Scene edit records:
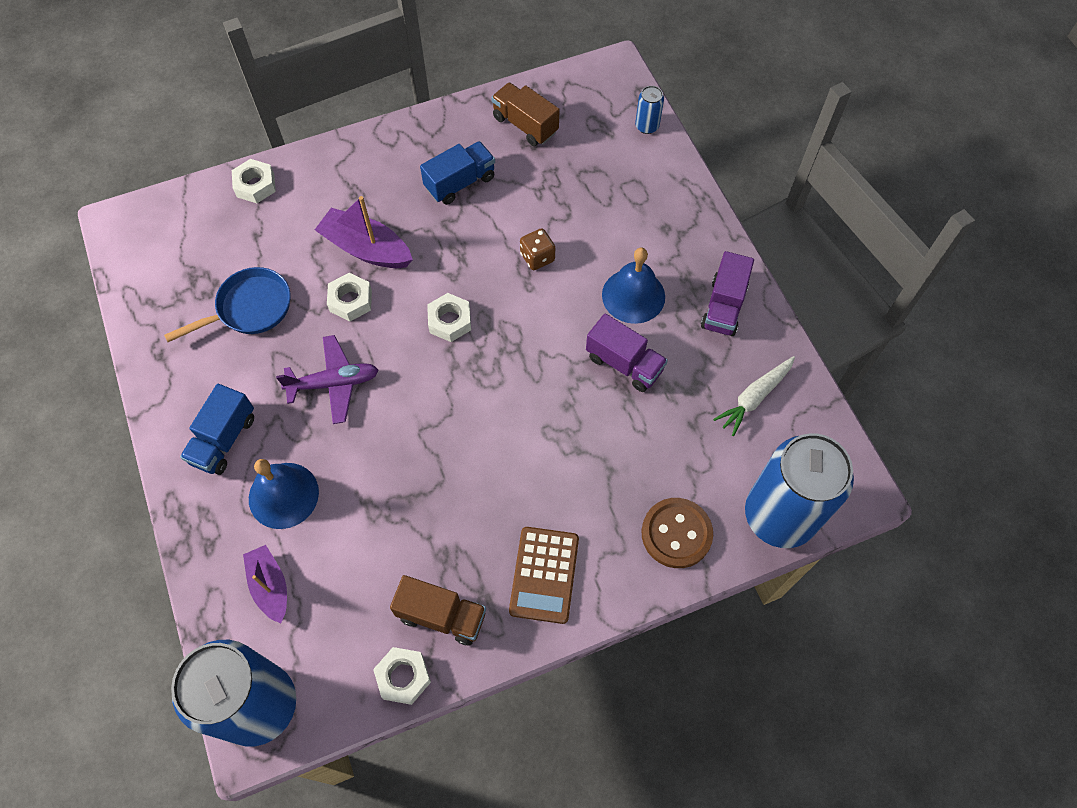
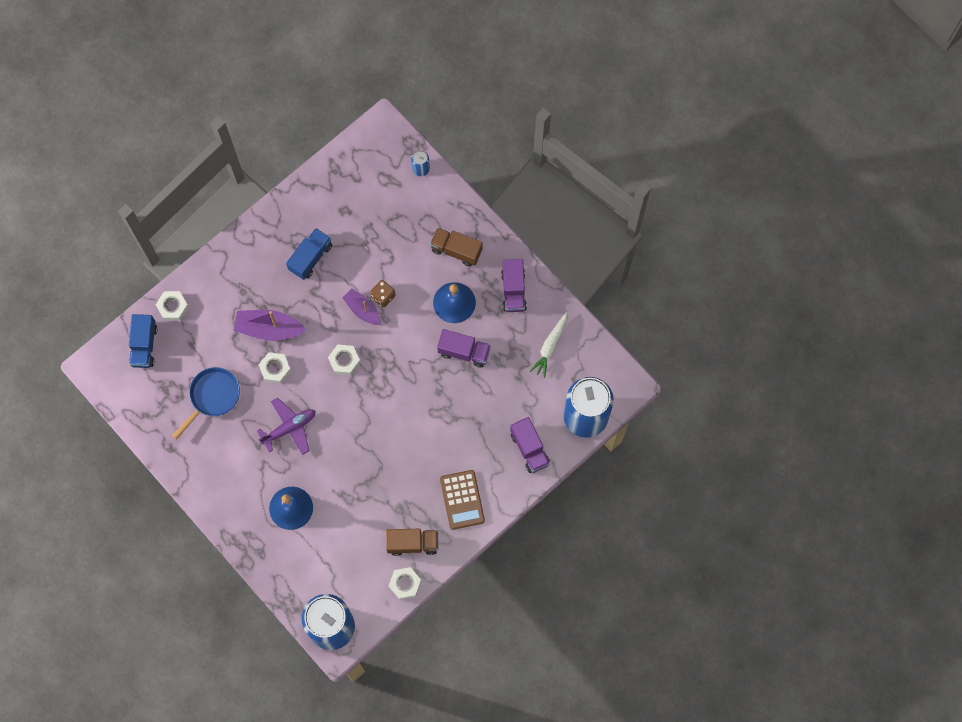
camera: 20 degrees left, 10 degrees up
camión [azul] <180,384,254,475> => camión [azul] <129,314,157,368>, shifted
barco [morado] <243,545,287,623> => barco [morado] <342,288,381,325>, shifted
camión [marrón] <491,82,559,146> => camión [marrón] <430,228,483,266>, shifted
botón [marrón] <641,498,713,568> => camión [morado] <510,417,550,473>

WHAT YOU SHOULD DO:
With the pictures excluded, retype the records above verbatim.

RESPONSE TO THIS EXERCISE:
camera: 20 degrees left, 10 degrees up
camión [azul] <180,384,254,475> => camión [azul] <129,314,157,368>, shifted
barco [morado] <243,545,287,623> => barco [morado] <342,288,381,325>, shifted
camión [marrón] <491,82,559,146> => camión [marrón] <430,228,483,266>, shifted
botón [marrón] <641,498,713,568> => camión [morado] <510,417,550,473>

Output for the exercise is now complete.